What is expected ▸ Reproduce the listing word for word, starting at its first line and continuing through the line that contains "(B) coffee machine". Include both of those lines.

Spatial relationship data:

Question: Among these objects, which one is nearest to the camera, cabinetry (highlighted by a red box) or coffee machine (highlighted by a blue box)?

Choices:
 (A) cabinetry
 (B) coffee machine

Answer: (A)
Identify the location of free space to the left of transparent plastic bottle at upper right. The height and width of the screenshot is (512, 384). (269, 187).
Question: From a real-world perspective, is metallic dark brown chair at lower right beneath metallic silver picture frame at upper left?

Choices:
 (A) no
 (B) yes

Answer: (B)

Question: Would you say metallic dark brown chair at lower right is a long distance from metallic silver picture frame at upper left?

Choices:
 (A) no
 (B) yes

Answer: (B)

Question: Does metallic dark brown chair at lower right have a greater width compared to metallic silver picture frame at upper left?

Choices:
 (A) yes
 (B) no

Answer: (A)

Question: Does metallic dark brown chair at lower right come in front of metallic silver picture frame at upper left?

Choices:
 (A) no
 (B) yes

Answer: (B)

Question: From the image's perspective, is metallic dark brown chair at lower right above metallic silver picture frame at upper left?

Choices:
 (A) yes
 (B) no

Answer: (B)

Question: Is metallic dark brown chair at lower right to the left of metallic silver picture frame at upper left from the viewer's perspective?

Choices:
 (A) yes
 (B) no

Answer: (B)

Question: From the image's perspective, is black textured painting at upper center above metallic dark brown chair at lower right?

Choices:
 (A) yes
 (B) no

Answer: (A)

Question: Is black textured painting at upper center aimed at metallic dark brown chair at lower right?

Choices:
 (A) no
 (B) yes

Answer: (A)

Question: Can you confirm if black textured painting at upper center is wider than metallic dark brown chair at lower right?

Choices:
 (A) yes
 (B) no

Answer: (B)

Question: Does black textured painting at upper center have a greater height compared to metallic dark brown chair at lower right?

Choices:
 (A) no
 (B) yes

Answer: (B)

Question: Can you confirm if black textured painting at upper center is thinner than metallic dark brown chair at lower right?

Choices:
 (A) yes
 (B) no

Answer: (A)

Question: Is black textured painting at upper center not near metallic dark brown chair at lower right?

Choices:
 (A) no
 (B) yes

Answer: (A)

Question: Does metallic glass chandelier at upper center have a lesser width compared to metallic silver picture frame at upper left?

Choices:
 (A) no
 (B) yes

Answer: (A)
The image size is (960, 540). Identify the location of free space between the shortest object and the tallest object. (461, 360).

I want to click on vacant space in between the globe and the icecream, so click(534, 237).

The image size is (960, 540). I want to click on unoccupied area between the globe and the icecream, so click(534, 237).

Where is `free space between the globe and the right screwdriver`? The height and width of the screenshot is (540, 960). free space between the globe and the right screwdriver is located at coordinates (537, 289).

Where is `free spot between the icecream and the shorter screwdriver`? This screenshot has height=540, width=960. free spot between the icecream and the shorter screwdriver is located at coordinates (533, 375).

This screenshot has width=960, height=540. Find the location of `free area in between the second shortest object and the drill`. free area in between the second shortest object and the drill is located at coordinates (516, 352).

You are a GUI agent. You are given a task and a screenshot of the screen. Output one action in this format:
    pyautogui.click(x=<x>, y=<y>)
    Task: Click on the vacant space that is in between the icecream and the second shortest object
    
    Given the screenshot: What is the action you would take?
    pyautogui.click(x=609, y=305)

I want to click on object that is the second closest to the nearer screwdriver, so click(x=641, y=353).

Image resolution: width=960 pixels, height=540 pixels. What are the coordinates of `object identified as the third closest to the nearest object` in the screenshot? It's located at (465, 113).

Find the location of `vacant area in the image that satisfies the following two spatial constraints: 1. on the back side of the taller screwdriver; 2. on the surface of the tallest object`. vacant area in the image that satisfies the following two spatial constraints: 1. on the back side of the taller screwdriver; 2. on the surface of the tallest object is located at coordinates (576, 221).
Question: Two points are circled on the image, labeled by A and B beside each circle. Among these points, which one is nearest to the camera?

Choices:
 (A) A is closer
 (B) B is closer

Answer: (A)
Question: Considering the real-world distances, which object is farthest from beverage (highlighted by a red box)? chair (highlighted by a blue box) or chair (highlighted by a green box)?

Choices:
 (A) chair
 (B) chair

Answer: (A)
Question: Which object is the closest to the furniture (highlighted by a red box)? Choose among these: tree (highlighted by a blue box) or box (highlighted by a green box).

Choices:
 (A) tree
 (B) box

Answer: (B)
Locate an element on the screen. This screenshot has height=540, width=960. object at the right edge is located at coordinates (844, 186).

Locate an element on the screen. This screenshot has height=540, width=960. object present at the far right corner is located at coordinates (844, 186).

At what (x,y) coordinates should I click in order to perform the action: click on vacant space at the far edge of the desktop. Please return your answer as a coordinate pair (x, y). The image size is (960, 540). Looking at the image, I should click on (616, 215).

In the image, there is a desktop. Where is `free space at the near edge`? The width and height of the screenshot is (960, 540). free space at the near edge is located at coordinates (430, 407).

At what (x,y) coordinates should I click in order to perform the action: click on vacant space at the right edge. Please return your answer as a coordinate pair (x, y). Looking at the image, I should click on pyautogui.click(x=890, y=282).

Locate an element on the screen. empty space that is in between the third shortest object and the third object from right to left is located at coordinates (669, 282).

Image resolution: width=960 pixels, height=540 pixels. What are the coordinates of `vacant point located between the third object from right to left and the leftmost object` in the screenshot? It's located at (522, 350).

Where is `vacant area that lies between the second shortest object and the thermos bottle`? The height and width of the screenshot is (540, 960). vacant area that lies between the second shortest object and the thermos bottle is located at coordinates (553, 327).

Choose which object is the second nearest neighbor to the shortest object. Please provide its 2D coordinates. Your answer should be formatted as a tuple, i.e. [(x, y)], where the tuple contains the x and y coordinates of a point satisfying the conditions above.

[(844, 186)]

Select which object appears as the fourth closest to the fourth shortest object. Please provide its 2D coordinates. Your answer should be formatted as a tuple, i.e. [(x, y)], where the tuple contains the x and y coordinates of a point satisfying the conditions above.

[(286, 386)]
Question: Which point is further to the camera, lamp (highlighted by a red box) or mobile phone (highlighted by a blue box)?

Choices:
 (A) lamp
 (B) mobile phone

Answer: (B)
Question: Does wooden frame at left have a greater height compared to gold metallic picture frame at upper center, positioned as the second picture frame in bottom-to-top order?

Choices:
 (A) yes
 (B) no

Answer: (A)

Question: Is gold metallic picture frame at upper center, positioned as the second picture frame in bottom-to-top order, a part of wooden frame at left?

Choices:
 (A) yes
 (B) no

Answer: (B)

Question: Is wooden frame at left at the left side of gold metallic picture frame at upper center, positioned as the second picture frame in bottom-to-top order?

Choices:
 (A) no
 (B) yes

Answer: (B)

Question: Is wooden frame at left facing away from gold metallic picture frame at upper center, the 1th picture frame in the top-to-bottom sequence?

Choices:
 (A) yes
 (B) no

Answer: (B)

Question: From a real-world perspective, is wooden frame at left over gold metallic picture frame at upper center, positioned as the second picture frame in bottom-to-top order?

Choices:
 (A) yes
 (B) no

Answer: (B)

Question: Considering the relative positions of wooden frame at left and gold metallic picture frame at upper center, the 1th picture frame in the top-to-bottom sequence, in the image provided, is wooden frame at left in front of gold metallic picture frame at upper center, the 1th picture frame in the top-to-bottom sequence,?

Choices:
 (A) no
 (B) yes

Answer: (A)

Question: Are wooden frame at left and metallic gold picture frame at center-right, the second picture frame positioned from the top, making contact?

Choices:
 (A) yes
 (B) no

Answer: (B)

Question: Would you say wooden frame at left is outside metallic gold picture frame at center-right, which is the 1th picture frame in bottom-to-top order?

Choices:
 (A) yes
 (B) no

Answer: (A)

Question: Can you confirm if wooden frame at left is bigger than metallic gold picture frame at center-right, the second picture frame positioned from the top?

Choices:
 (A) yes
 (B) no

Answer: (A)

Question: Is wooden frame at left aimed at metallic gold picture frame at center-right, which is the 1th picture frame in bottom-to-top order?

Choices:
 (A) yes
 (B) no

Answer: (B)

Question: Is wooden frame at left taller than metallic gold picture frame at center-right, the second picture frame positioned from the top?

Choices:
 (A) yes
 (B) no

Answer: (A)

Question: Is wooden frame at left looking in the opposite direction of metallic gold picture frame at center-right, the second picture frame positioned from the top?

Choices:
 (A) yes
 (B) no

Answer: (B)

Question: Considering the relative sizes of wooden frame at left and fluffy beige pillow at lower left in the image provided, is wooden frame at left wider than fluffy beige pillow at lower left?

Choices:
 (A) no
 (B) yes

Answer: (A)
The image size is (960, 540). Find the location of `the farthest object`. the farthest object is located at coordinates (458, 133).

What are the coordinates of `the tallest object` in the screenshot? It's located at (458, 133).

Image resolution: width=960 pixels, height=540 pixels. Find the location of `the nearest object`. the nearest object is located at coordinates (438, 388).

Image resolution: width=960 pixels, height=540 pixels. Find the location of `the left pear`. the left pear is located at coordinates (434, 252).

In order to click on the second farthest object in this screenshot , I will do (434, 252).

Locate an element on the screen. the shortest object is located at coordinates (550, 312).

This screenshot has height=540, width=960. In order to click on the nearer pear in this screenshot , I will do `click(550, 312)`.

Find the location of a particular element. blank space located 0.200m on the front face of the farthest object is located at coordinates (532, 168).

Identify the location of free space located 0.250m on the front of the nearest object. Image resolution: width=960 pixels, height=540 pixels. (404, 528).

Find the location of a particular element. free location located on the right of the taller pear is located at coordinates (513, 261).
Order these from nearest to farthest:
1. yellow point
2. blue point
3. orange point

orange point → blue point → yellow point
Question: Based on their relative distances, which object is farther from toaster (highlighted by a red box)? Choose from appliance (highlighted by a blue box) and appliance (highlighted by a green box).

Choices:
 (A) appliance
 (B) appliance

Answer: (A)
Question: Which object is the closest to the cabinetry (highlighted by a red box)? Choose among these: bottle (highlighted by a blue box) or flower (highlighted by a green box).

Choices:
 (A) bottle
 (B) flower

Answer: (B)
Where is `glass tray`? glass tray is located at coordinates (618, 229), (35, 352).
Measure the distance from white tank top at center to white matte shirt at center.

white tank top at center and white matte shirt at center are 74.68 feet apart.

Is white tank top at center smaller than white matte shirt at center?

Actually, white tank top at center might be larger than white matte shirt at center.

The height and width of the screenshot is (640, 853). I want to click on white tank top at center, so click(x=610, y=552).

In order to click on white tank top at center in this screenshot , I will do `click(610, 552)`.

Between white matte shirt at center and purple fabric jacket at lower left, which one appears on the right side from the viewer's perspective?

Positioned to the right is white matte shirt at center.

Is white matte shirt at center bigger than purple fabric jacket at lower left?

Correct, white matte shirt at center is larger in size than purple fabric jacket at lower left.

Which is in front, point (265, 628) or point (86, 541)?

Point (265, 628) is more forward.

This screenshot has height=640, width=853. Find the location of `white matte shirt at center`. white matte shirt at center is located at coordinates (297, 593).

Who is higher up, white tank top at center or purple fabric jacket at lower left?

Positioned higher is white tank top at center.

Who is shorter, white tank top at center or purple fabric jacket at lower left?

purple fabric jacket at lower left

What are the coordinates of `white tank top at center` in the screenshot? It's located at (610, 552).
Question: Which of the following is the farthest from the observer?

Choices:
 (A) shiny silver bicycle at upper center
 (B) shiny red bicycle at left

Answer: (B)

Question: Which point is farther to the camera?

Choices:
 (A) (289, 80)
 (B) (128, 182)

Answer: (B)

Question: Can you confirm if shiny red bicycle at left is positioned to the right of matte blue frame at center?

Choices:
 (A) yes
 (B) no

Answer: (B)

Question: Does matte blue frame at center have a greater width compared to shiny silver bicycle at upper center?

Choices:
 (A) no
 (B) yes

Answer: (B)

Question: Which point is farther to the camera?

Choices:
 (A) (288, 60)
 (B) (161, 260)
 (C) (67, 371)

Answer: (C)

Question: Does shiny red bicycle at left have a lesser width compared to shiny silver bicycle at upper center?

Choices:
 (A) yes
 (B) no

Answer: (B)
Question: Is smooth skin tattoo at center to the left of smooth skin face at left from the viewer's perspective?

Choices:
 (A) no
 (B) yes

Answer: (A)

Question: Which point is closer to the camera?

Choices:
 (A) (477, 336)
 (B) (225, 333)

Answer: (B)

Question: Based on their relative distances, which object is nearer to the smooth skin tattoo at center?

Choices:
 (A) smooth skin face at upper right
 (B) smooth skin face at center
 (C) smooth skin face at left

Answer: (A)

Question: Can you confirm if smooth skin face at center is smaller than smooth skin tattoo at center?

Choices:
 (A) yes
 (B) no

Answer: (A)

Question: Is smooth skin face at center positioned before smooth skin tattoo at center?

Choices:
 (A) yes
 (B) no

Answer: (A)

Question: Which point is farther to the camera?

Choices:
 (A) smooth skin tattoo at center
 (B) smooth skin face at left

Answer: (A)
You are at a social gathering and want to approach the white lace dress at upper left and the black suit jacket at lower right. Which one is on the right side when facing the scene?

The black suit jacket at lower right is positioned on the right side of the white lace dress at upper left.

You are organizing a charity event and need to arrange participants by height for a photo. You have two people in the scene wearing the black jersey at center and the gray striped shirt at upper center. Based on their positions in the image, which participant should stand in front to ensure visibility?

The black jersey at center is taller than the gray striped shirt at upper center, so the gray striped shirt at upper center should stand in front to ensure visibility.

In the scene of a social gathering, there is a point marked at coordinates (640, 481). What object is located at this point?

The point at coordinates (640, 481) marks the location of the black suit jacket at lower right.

The answer ▸
Question: Among these objects, which one is nearest to the camera, cabinetry (highlighted by a red box) or coffee machine (highlighted by a blue box)?

Choices:
 (A) cabinetry
 (B) coffee machine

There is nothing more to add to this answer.